> [Records provided]:
▬▬▬▬▬▬

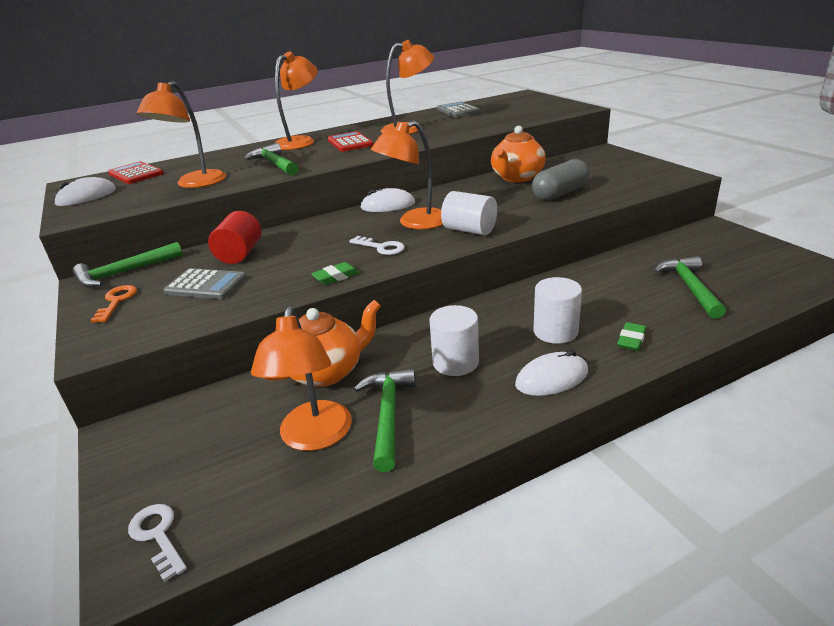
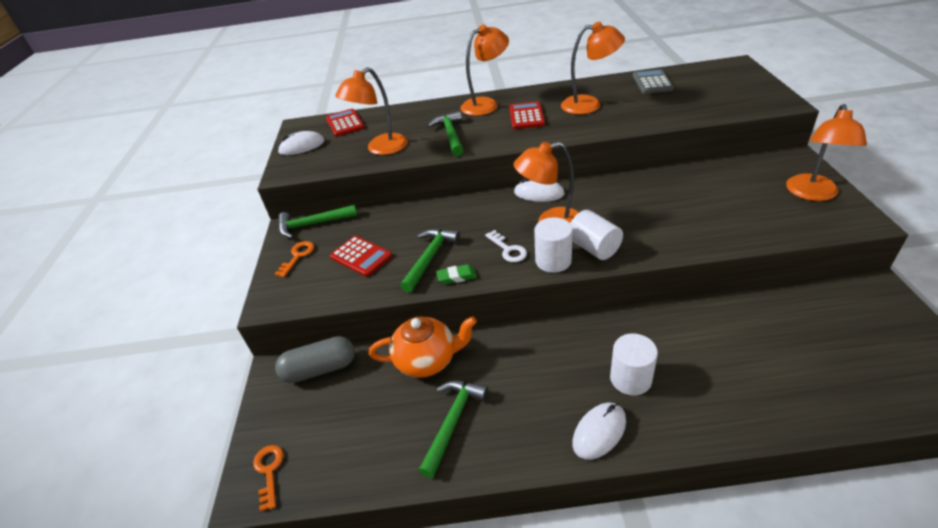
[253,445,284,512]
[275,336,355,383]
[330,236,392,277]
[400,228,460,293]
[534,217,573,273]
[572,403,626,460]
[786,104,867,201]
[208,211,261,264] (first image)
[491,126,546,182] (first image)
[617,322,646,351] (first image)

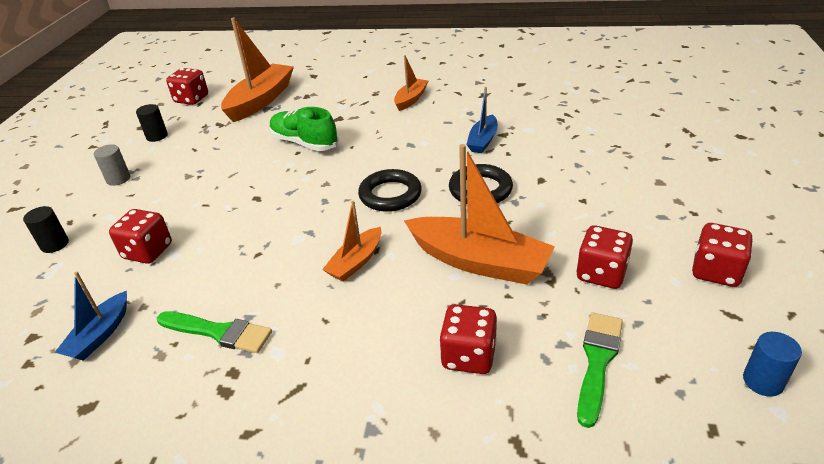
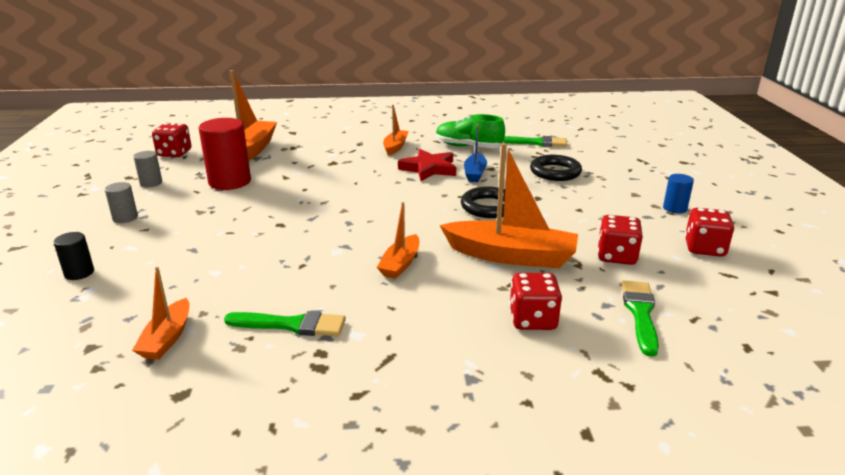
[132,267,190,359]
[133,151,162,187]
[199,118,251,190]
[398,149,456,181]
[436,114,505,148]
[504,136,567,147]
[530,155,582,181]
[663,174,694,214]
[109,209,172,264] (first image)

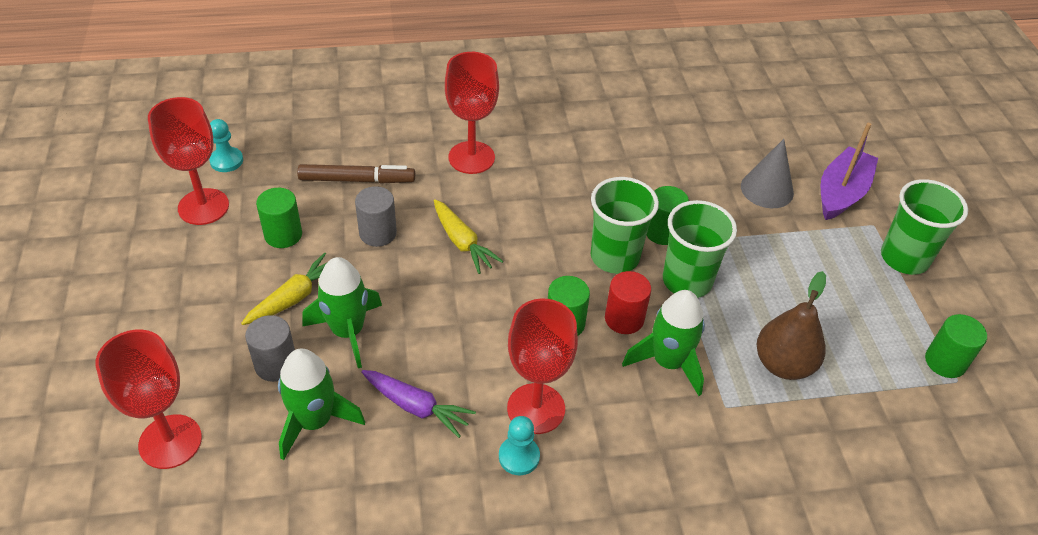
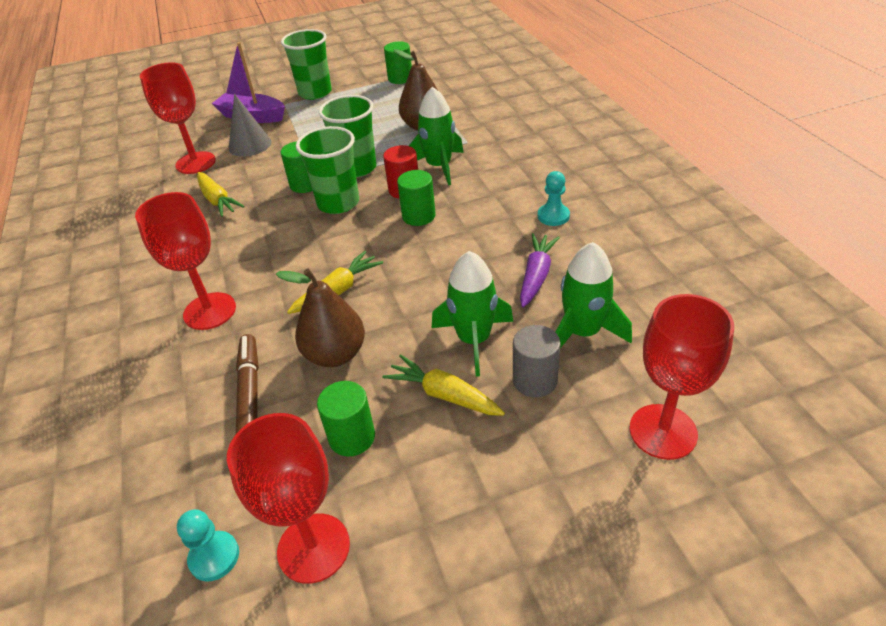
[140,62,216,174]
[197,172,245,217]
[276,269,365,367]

▬▬▬▬▬▬

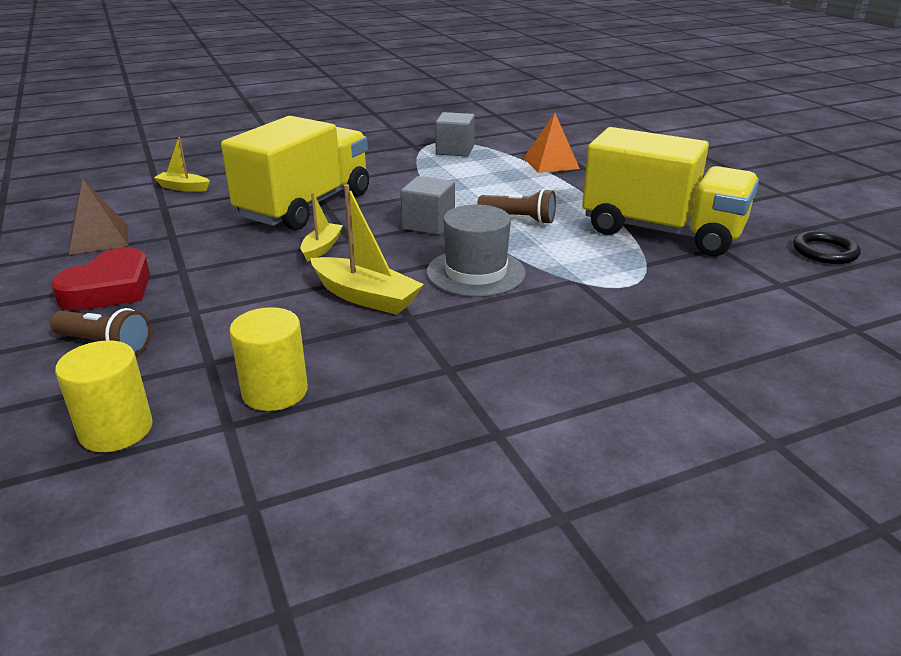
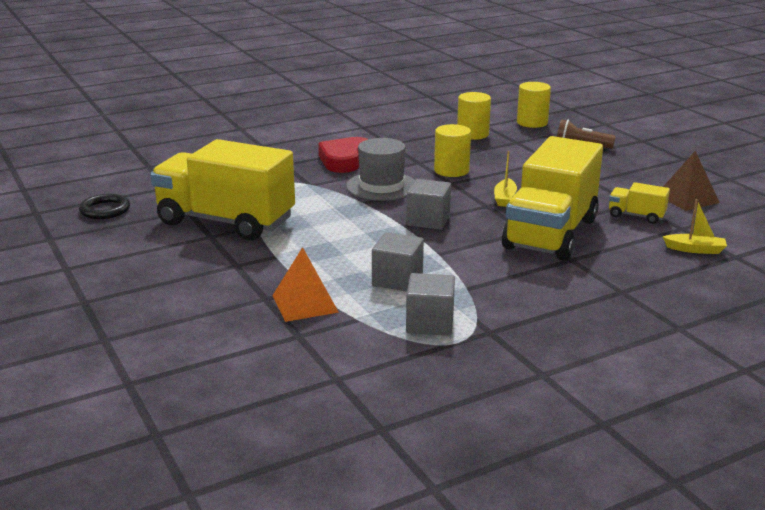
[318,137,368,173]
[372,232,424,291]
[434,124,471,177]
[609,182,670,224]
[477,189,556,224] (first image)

▬▬▬▬▬▬

> [To do]: Copy out exactly the material that runs from the line with "[253,445,284,512]" to the line with "[276,269,365,367]", ends included, and leave the pictures behind.

> [Answer below]:
[253,445,284,512]
[275,336,355,383]
[330,236,392,277]
[400,228,460,293]
[534,217,573,273]
[572,403,626,460]
[786,104,867,201]
[208,211,261,264] (first image)
[491,126,546,182] (first image)
[617,322,646,351] (first image)

[132,267,190,359]
[133,151,162,187]
[199,118,251,190]
[398,149,456,181]
[436,114,505,148]
[504,136,567,147]
[530,155,582,181]
[663,174,694,214]
[109,209,172,264] (first image)

[140,62,216,174]
[197,172,245,217]
[276,269,365,367]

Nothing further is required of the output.